DATA RECORDS |
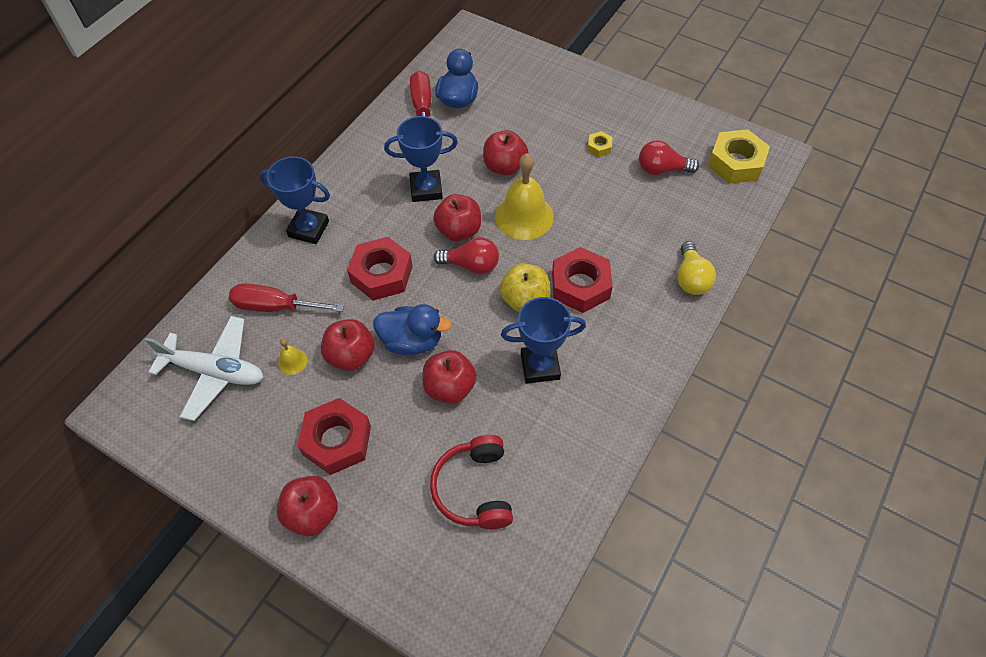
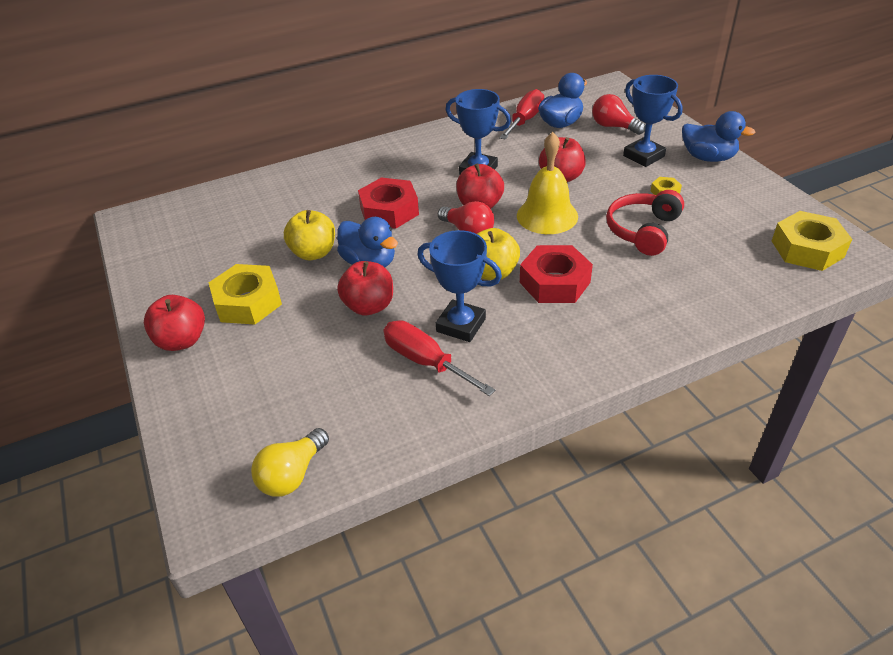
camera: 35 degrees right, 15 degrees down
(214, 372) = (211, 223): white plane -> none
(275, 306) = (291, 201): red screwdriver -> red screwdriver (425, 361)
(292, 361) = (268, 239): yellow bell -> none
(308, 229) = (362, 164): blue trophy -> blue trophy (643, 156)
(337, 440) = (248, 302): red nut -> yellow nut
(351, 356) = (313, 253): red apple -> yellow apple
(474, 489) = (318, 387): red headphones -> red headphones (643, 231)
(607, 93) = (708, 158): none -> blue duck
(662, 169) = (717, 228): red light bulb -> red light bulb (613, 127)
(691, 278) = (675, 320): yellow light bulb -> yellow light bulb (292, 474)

* * *

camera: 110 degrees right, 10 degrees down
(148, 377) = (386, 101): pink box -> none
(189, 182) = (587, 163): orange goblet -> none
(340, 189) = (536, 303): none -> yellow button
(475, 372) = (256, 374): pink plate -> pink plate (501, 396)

TASK TO COMPLETE | Would you print exactly, and only, the lines of the data above from the line with "camera: 35 degrees right, 15 degrees down" through the line with "(691, 278) = (675, 320): yellow", inclusive?

RESPONSE |
camera: 35 degrees right, 15 degrees down
(214, 372) = (211, 223): white plane -> none
(275, 306) = (291, 201): red screwdriver -> red screwdriver (425, 361)
(292, 361) = (268, 239): yellow bell -> none
(308, 229) = (362, 164): blue trophy -> blue trophy (643, 156)
(337, 440) = (248, 302): red nut -> yellow nut
(351, 356) = (313, 253): red apple -> yellow apple
(474, 489) = (318, 387): red headphones -> red headphones (643, 231)
(607, 93) = (708, 158): none -> blue duck
(662, 169) = (717, 228): red light bulb -> red light bulb (613, 127)
(691, 278) = (675, 320): yellow light bulb -> yellow light bulb (292, 474)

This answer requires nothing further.